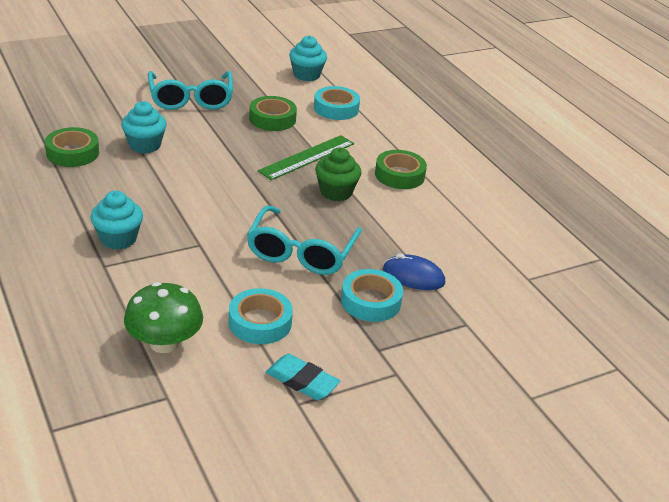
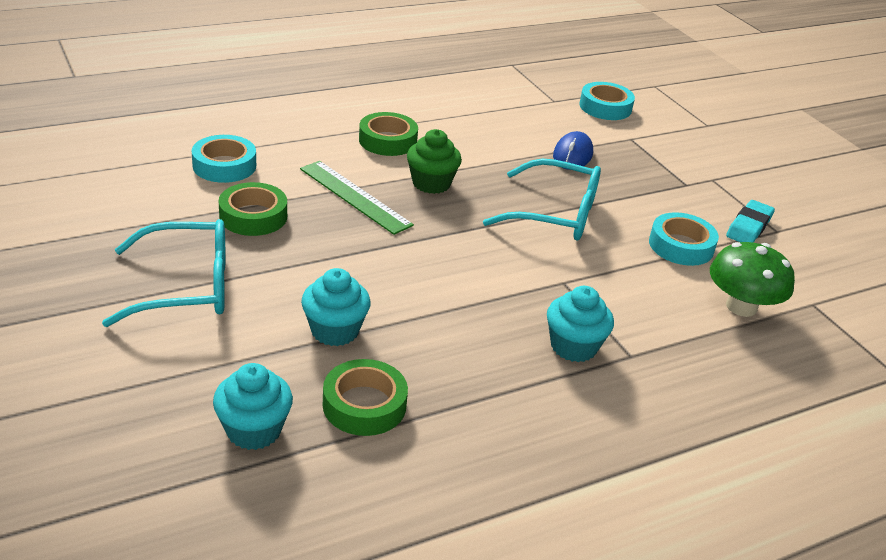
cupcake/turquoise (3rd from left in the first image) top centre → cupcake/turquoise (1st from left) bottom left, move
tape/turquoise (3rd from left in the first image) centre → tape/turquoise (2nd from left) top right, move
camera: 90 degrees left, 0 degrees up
──────────────────────────────
Assigned task:
From the data, collect all lines where the string "first" appears.

Solved problem:
cupcake/turquoise (3rd from left in the first image) top centre → cupcake/turquoise (1st from left) bottom left, move
tape/turquoise (3rd from left in the first image) centre → tape/turquoise (2nd from left) top right, move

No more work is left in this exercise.